### About this exercise
For the data below, count the lines that have the string "KEYS" and state that number by itself.

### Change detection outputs
════
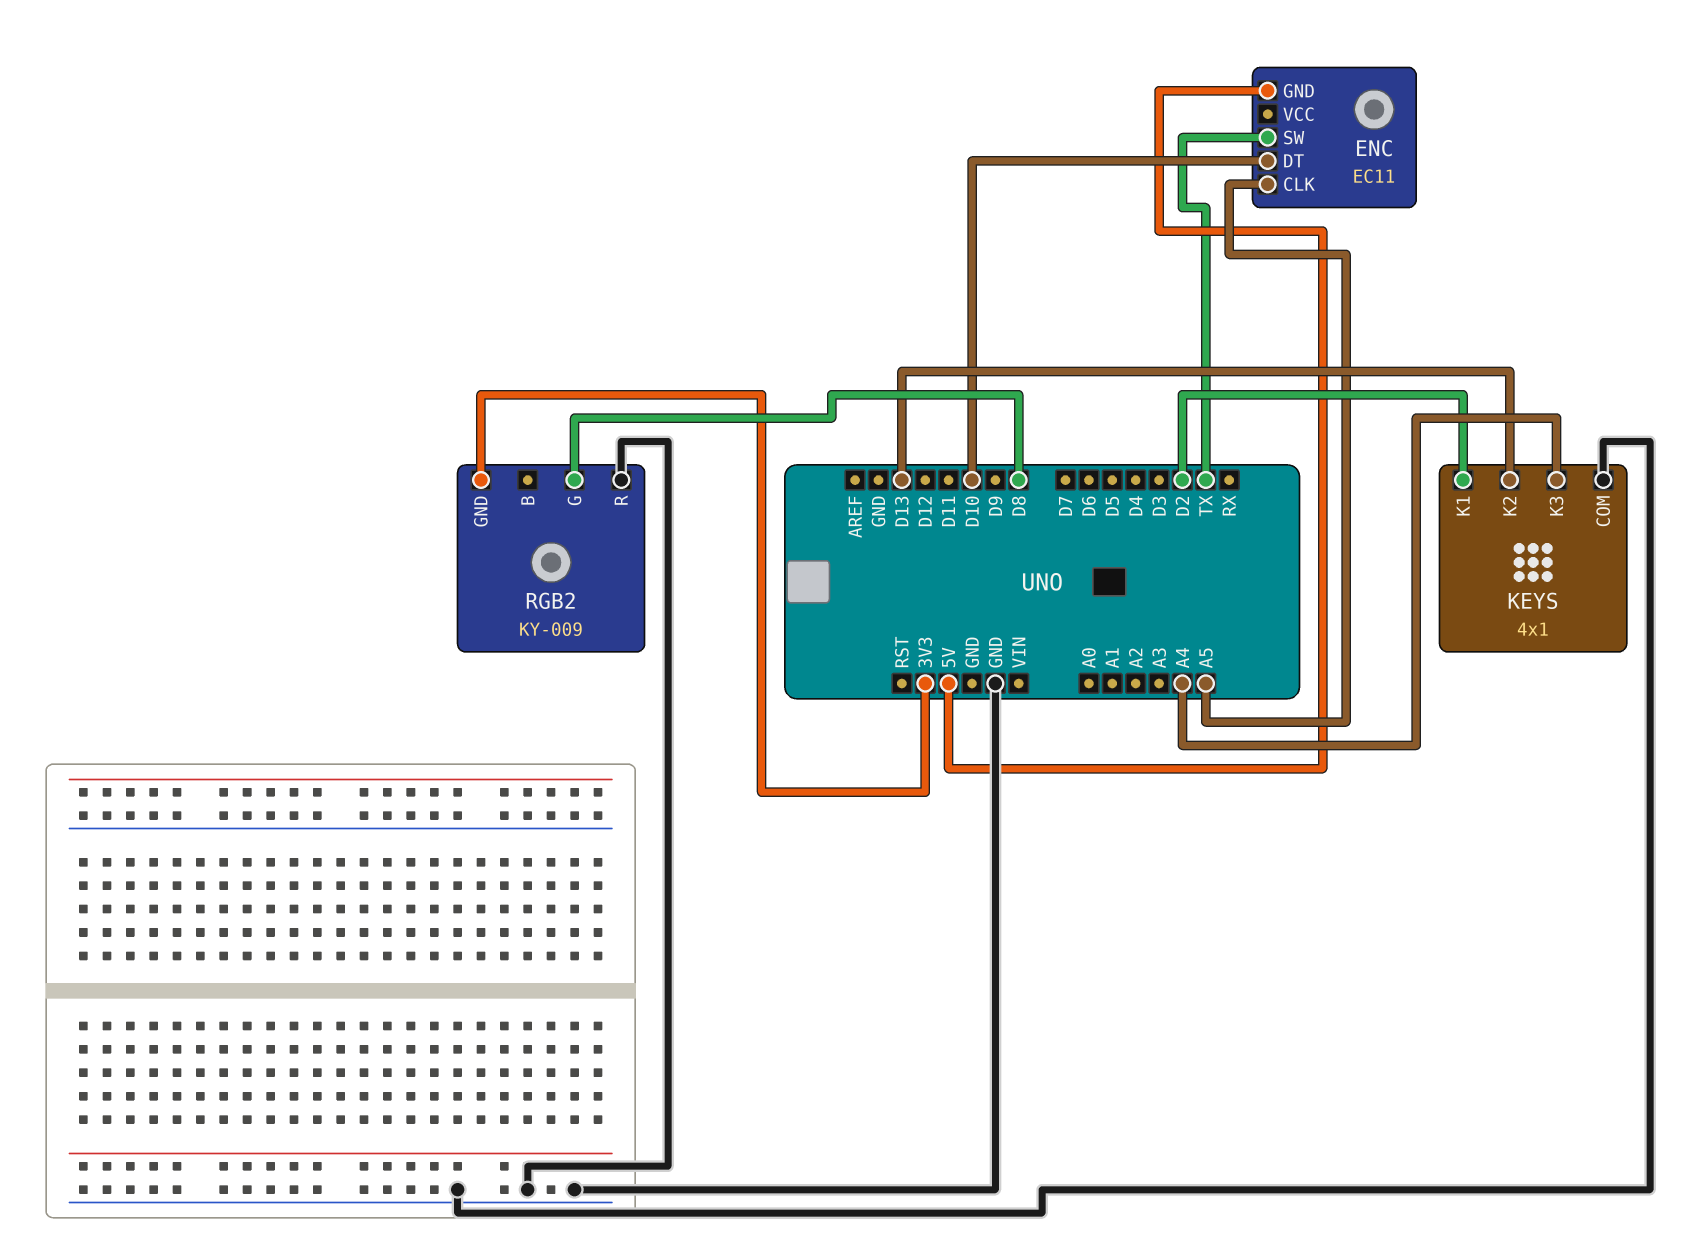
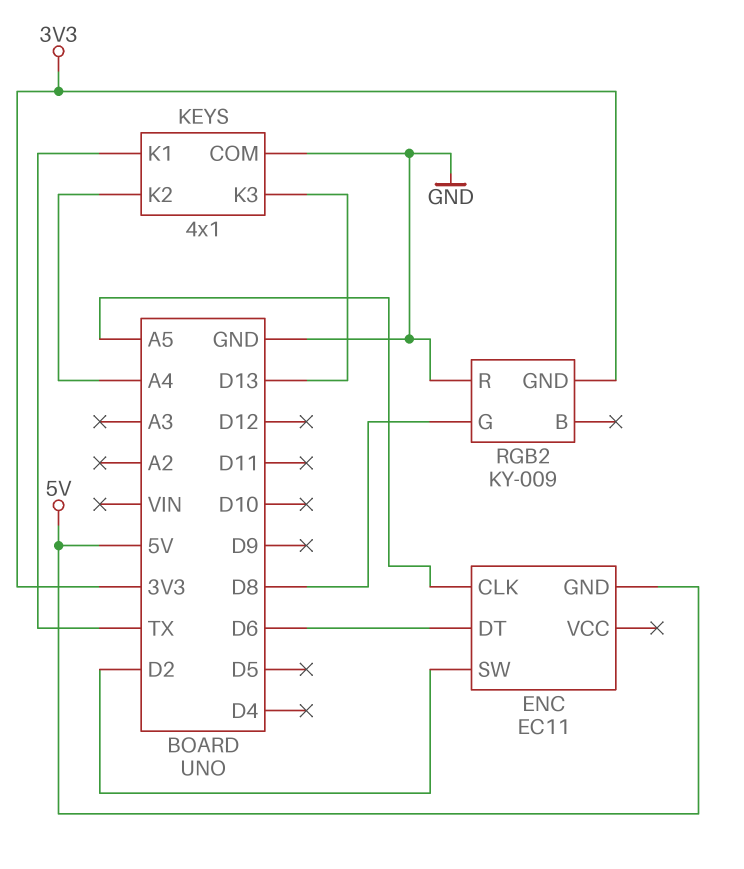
ENC pin DT: D10 -> D6
ENC pin SW: TX -> D2
KEYS pin K1: D2 -> TX
KEYS pin K2: D13 -> A4
KEYS pin K3: A4 -> D13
════
### Reply
3